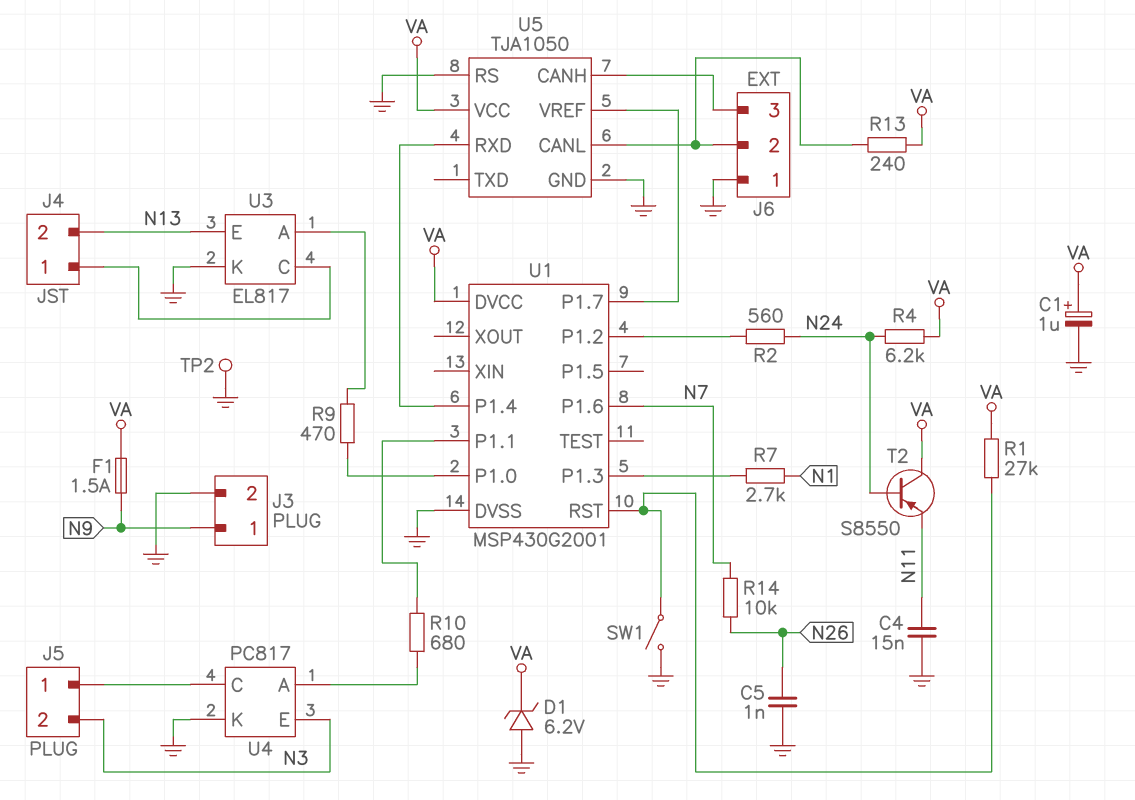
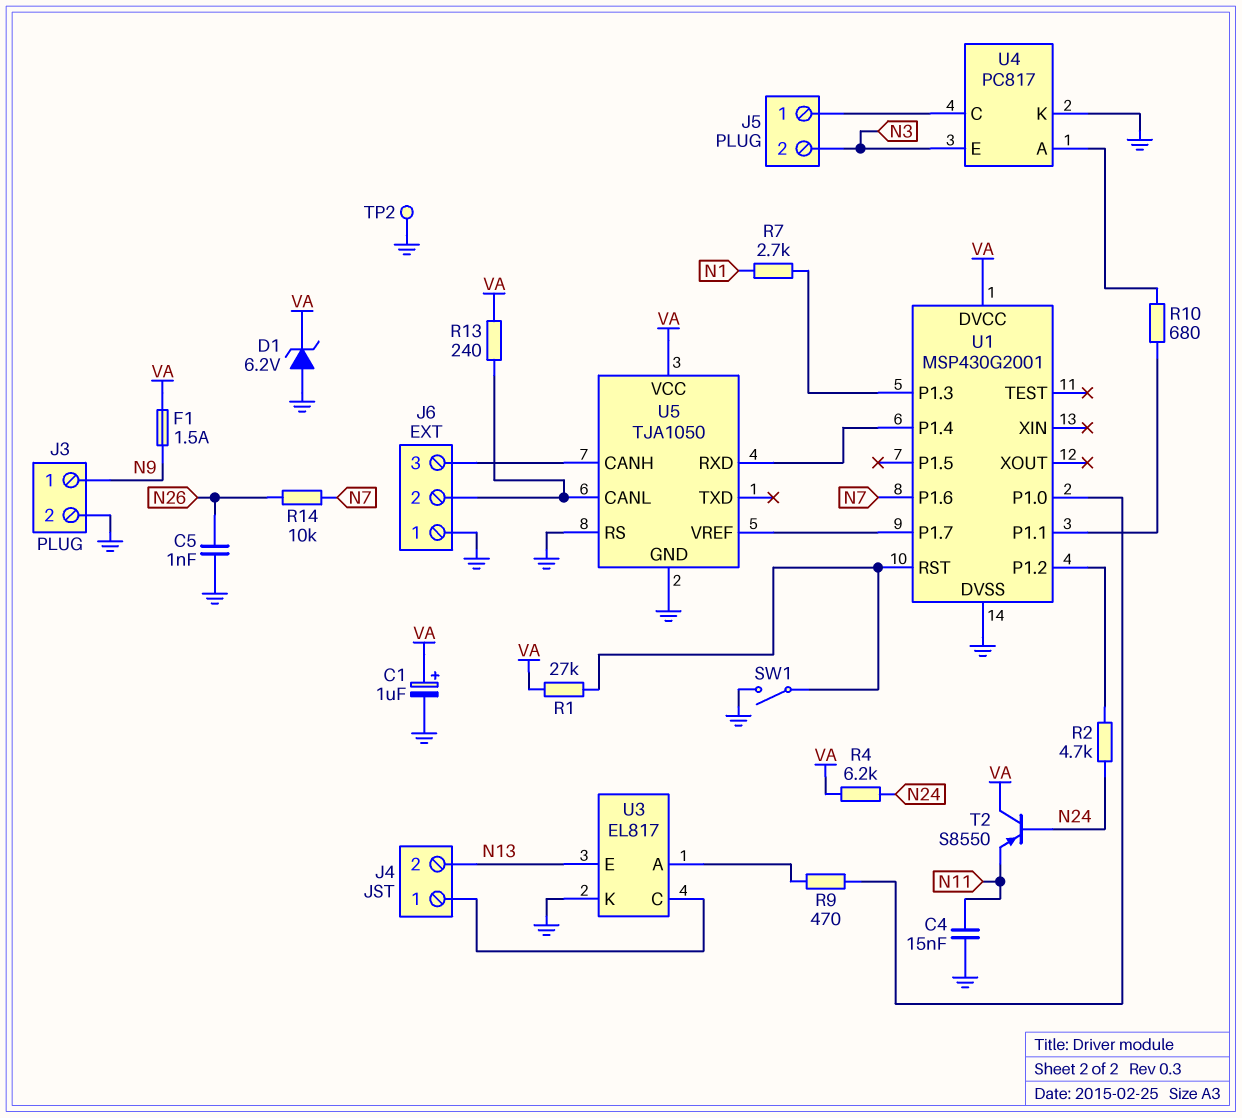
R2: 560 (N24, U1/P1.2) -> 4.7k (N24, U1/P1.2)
□ □ □ □ □
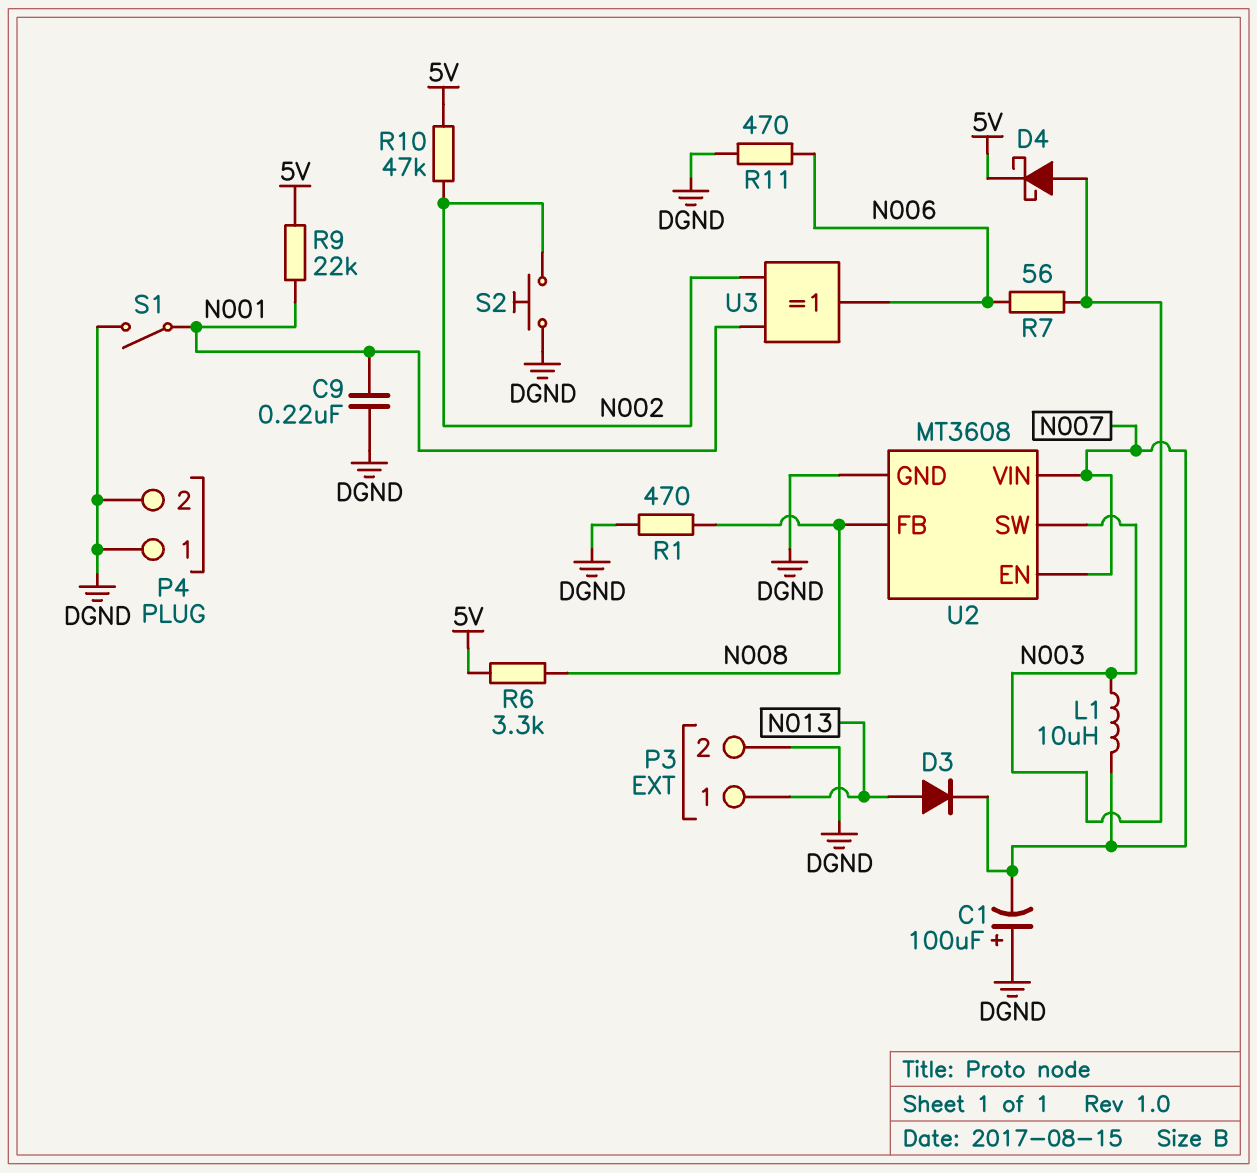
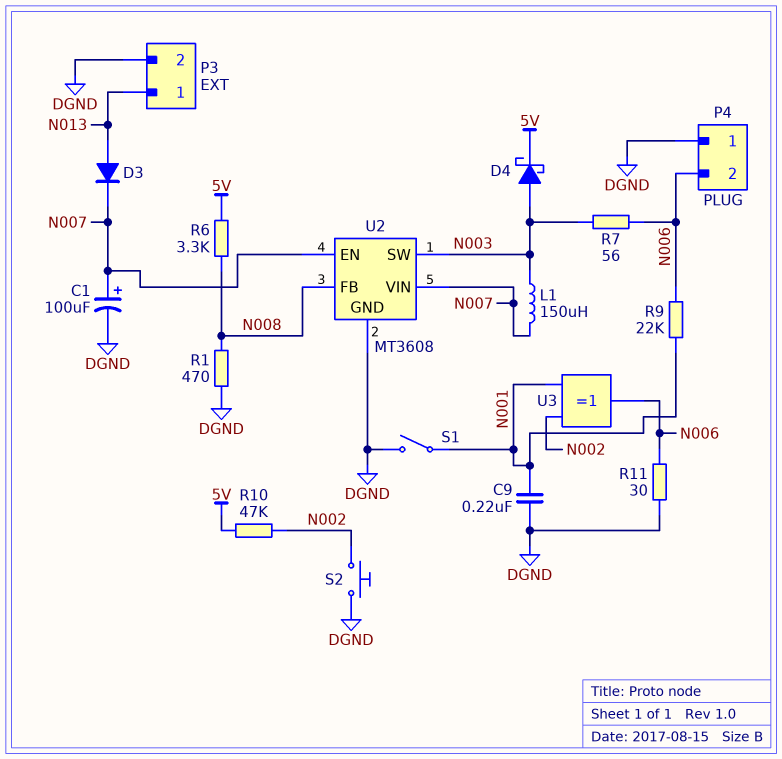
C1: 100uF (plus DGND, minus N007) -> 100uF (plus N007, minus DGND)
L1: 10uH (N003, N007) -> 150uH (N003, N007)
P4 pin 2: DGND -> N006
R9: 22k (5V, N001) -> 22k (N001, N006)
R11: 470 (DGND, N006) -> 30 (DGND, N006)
□ □ □ □ □
Count the lines in the material above where the word "DGND" occurs, and reply with nothing but the number.

3